Stored data START

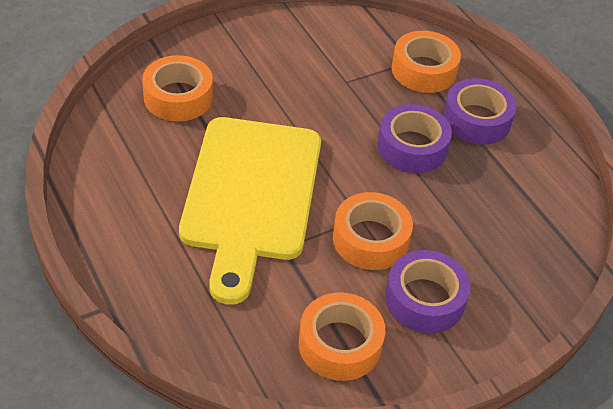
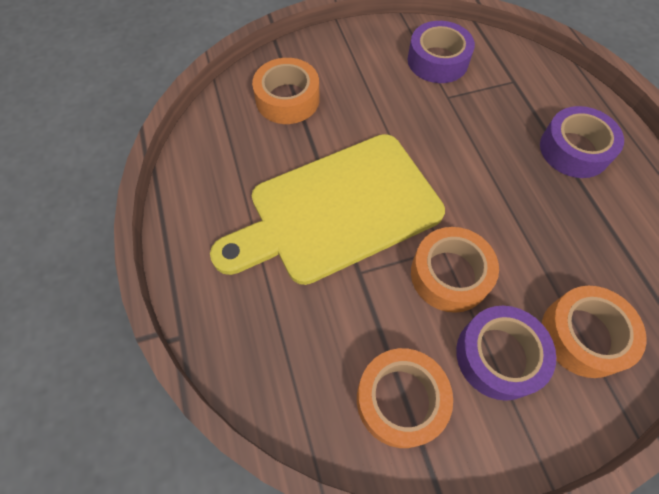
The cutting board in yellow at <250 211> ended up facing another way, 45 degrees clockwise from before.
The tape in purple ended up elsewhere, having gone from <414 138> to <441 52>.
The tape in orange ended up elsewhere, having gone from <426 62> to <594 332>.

Stored data END

Reproduce the material exactly; omit the pictures.

Response to this task -
The cutting board in yellow at <250 211> ended up facing another way, 45 degrees clockwise from before.
The tape in purple ended up elsewhere, having gone from <414 138> to <441 52>.
The tape in orange ended up elsewhere, having gone from <426 62> to <594 332>.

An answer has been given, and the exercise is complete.